* _Records for this exercise_:
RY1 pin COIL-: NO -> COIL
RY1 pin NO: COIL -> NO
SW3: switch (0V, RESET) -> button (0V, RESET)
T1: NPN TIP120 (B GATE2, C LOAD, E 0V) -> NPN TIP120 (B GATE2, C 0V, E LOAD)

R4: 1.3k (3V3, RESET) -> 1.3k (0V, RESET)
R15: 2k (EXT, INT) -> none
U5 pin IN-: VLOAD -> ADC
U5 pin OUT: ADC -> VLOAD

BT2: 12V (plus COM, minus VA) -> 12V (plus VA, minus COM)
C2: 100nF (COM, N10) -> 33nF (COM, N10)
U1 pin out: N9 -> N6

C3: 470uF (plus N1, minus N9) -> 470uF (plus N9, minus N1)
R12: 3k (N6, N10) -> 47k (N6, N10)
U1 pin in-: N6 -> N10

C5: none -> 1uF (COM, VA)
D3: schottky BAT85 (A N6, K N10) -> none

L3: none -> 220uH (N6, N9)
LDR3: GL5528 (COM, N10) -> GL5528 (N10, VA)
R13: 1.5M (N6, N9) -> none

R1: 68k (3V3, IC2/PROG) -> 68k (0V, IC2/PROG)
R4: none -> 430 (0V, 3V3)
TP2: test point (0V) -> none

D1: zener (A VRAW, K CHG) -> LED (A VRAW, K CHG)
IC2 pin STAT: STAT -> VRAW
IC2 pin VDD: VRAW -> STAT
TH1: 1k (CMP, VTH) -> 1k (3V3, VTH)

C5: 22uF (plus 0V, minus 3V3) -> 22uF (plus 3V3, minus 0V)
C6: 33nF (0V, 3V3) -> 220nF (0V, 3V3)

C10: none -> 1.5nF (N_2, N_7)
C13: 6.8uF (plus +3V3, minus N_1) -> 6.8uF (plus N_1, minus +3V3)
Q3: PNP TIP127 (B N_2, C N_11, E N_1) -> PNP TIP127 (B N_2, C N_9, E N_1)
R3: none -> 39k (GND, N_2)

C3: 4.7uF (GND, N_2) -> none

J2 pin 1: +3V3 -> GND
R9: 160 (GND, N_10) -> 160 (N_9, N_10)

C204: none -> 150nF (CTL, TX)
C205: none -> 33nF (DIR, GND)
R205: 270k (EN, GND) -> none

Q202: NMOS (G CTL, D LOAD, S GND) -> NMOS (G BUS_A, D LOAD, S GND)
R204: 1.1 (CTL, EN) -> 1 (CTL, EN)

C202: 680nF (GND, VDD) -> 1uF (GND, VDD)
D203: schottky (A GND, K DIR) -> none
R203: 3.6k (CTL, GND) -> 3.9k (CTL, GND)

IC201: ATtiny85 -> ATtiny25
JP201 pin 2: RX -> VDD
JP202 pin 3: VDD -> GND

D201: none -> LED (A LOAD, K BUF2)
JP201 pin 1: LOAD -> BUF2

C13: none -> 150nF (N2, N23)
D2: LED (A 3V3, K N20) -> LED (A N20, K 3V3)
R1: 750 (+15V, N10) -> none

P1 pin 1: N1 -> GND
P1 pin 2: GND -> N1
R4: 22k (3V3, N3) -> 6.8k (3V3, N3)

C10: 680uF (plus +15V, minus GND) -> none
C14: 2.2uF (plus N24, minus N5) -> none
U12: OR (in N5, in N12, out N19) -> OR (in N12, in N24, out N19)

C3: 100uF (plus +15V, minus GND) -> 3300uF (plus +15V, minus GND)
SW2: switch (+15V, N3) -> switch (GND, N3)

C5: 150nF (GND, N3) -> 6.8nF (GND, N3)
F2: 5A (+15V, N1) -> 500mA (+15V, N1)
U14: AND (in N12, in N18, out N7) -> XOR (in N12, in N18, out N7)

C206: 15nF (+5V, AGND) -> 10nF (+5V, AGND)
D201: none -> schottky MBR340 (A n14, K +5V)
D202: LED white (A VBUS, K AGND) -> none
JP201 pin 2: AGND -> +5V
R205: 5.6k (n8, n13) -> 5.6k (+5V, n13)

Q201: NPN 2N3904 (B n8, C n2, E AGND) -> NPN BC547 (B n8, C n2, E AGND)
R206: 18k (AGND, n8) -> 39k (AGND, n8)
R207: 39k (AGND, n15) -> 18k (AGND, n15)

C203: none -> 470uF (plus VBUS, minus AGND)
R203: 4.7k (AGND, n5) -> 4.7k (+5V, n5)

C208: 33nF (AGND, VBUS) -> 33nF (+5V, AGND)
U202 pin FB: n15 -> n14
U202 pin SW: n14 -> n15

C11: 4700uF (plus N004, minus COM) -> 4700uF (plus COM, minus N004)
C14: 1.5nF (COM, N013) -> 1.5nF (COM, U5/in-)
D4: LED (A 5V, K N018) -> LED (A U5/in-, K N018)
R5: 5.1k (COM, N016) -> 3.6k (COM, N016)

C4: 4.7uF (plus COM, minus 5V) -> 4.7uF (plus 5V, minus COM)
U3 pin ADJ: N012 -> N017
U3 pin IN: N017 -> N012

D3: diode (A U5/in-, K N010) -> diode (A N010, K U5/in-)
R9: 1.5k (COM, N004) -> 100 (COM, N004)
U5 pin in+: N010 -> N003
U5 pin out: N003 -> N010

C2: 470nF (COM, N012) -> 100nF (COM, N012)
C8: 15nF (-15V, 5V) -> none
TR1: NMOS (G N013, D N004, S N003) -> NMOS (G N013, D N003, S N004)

* _Task requirements_: The records above should be repeated in full, exactly as given.

* _Finished exercise_:
RY1 pin COIL-: NO -> COIL
RY1 pin NO: COIL -> NO
SW3: switch (0V, RESET) -> button (0V, RESET)
T1: NPN TIP120 (B GATE2, C LOAD, E 0V) -> NPN TIP120 (B GATE2, C 0V, E LOAD)

R4: 1.3k (3V3, RESET) -> 1.3k (0V, RESET)
R15: 2k (EXT, INT) -> none
U5 pin IN-: VLOAD -> ADC
U5 pin OUT: ADC -> VLOAD

BT2: 12V (plus COM, minus VA) -> 12V (plus VA, minus COM)
C2: 100nF (COM, N10) -> 33nF (COM, N10)
U1 pin out: N9 -> N6

C3: 470uF (plus N1, minus N9) -> 470uF (plus N9, minus N1)
R12: 3k (N6, N10) -> 47k (N6, N10)
U1 pin in-: N6 -> N10

C5: none -> 1uF (COM, VA)
D3: schottky BAT85 (A N6, K N10) -> none

L3: none -> 220uH (N6, N9)
LDR3: GL5528 (COM, N10) -> GL5528 (N10, VA)
R13: 1.5M (N6, N9) -> none

R1: 68k (3V3, IC2/PROG) -> 68k (0V, IC2/PROG)
R4: none -> 430 (0V, 3V3)
TP2: test point (0V) -> none

D1: zener (A VRAW, K CHG) -> LED (A VRAW, K CHG)
IC2 pin STAT: STAT -> VRAW
IC2 pin VDD: VRAW -> STAT
TH1: 1k (CMP, VTH) -> 1k (3V3, VTH)

C5: 22uF (plus 0V, minus 3V3) -> 22uF (plus 3V3, minus 0V)
C6: 33nF (0V, 3V3) -> 220nF (0V, 3V3)

C10: none -> 1.5nF (N_2, N_7)
C13: 6.8uF (plus +3V3, minus N_1) -> 6.8uF (plus N_1, minus +3V3)
Q3: PNP TIP127 (B N_2, C N_11, E N_1) -> PNP TIP127 (B N_2, C N_9, E N_1)
R3: none -> 39k (GND, N_2)

C3: 4.7uF (GND, N_2) -> none

J2 pin 1: +3V3 -> GND
R9: 160 (GND, N_10) -> 160 (N_9, N_10)

C204: none -> 150nF (CTL, TX)
C205: none -> 33nF (DIR, GND)
R205: 270k (EN, GND) -> none

Q202: NMOS (G CTL, D LOAD, S GND) -> NMOS (G BUS_A, D LOAD, S GND)
R204: 1.1 (CTL, EN) -> 1 (CTL, EN)

C202: 680nF (GND, VDD) -> 1uF (GND, VDD)
D203: schottky (A GND, K DIR) -> none
R203: 3.6k (CTL, GND) -> 3.9k (CTL, GND)

IC201: ATtiny85 -> ATtiny25
JP201 pin 2: RX -> VDD
JP202 pin 3: VDD -> GND

D201: none -> LED (A LOAD, K BUF2)
JP201 pin 1: LOAD -> BUF2

C13: none -> 150nF (N2, N23)
D2: LED (A 3V3, K N20) -> LED (A N20, K 3V3)
R1: 750 (+15V, N10) -> none

P1 pin 1: N1 -> GND
P1 pin 2: GND -> N1
R4: 22k (3V3, N3) -> 6.8k (3V3, N3)

C10: 680uF (plus +15V, minus GND) -> none
C14: 2.2uF (plus N24, minus N5) -> none
U12: OR (in N5, in N12, out N19) -> OR (in N12, in N24, out N19)

C3: 100uF (plus +15V, minus GND) -> 3300uF (plus +15V, minus GND)
SW2: switch (+15V, N3) -> switch (GND, N3)

C5: 150nF (GND, N3) -> 6.8nF (GND, N3)
F2: 5A (+15V, N1) -> 500mA (+15V, N1)
U14: AND (in N12, in N18, out N7) -> XOR (in N12, in N18, out N7)

C206: 15nF (+5V, AGND) -> 10nF (+5V, AGND)
D201: none -> schottky MBR340 (A n14, K +5V)
D202: LED white (A VBUS, K AGND) -> none
JP201 pin 2: AGND -> +5V
R205: 5.6k (n8, n13) -> 5.6k (+5V, n13)

Q201: NPN 2N3904 (B n8, C n2, E AGND) -> NPN BC547 (B n8, C n2, E AGND)
R206: 18k (AGND, n8) -> 39k (AGND, n8)
R207: 39k (AGND, n15) -> 18k (AGND, n15)

C203: none -> 470uF (plus VBUS, minus AGND)
R203: 4.7k (AGND, n5) -> 4.7k (+5V, n5)

C208: 33nF (AGND, VBUS) -> 33nF (+5V, AGND)
U202 pin FB: n15 -> n14
U202 pin SW: n14 -> n15

C11: 4700uF (plus N004, minus COM) -> 4700uF (plus COM, minus N004)
C14: 1.5nF (COM, N013) -> 1.5nF (COM, U5/in-)
D4: LED (A 5V, K N018) -> LED (A U5/in-, K N018)
R5: 5.1k (COM, N016) -> 3.6k (COM, N016)

C4: 4.7uF (plus COM, minus 5V) -> 4.7uF (plus 5V, minus COM)
U3 pin ADJ: N012 -> N017
U3 pin IN: N017 -> N012

D3: diode (A U5/in-, K N010) -> diode (A N010, K U5/in-)
R9: 1.5k (COM, N004) -> 100 (COM, N004)
U5 pin in+: N010 -> N003
U5 pin out: N003 -> N010

C2: 470nF (COM, N012) -> 100nF (COM, N012)
C8: 15nF (-15V, 5V) -> none
TR1: NMOS (G N013, D N004, S N003) -> NMOS (G N013, D N003, S N004)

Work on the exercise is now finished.